# RECORDS FOR THIS TASK
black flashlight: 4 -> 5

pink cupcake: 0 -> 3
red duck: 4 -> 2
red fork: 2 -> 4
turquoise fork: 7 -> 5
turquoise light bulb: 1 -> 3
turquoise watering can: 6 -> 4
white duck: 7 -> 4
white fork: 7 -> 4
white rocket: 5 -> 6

# ABOUT THIS EXERCISE
Reproduce the records above exactly as they appear.

# SOLUTION TO THE PROBLEM
black flashlight: 4 -> 5

pink cupcake: 0 -> 3
red duck: 4 -> 2
red fork: 2 -> 4
turquoise fork: 7 -> 5
turquoise light bulb: 1 -> 3
turquoise watering can: 6 -> 4
white duck: 7 -> 4
white fork: 7 -> 4
white rocket: 5 -> 6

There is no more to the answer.